■ Task goal: Your copy of the listing must be exact and must hold no images.

■ Material provided:

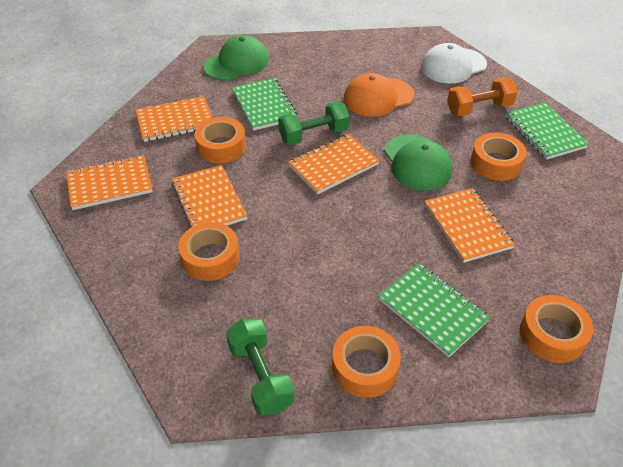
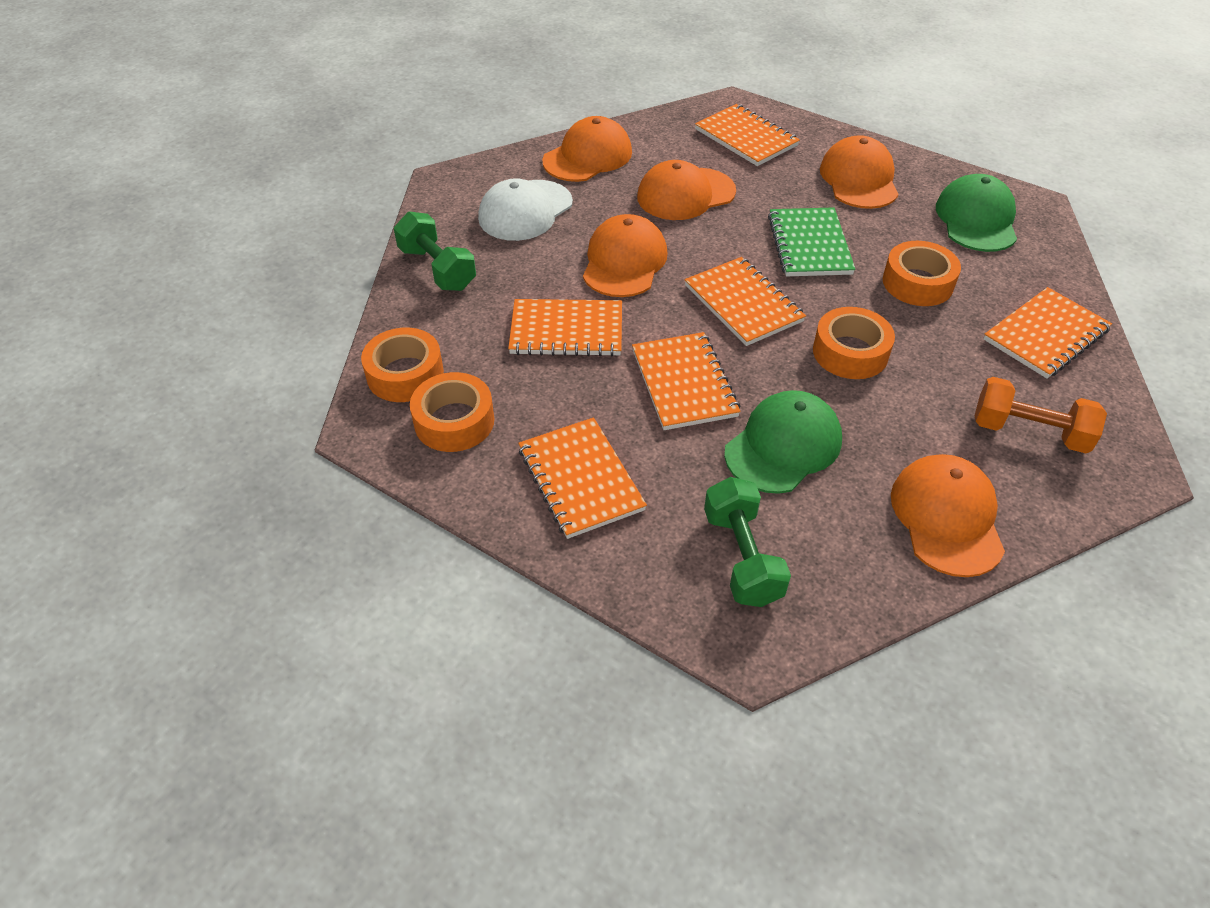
green notebook: 3 -> 1
orange cap: 1 -> 5
orange notebook: 5 -> 6
orange tape: 5 -> 4

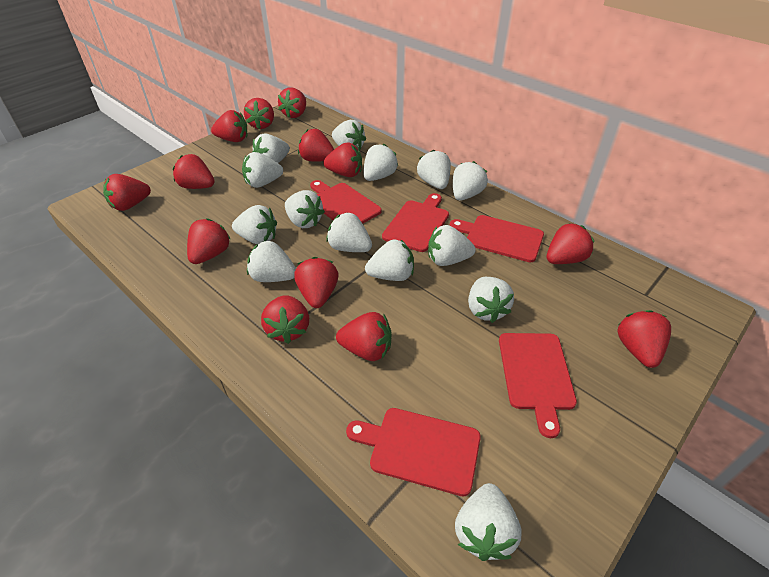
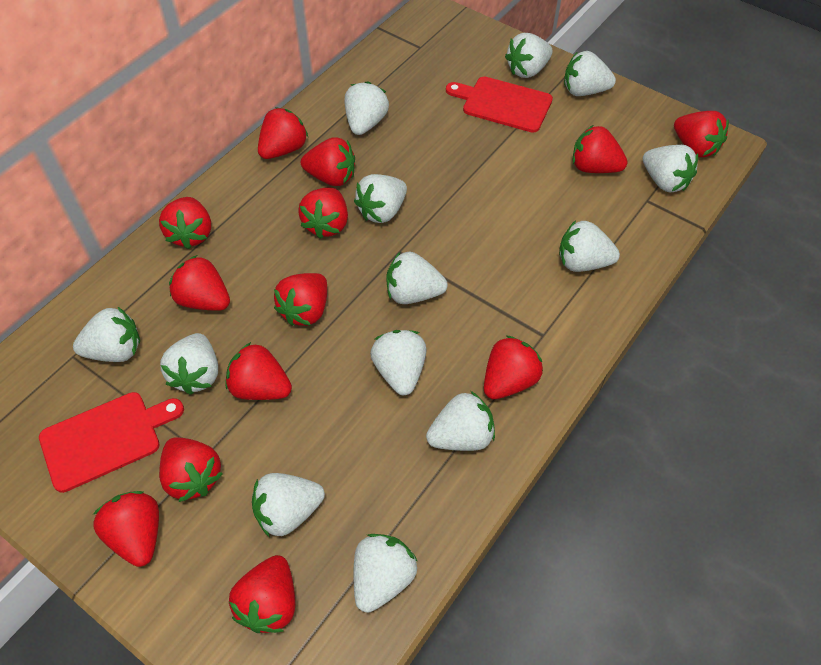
red cutting board: 5 -> 2
white strawberry: 14 -> 13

■ Written solution:
green notebook: 3 -> 1
orange cap: 1 -> 5
orange notebook: 5 -> 6
orange tape: 5 -> 4

red cutting board: 5 -> 2
white strawberry: 14 -> 13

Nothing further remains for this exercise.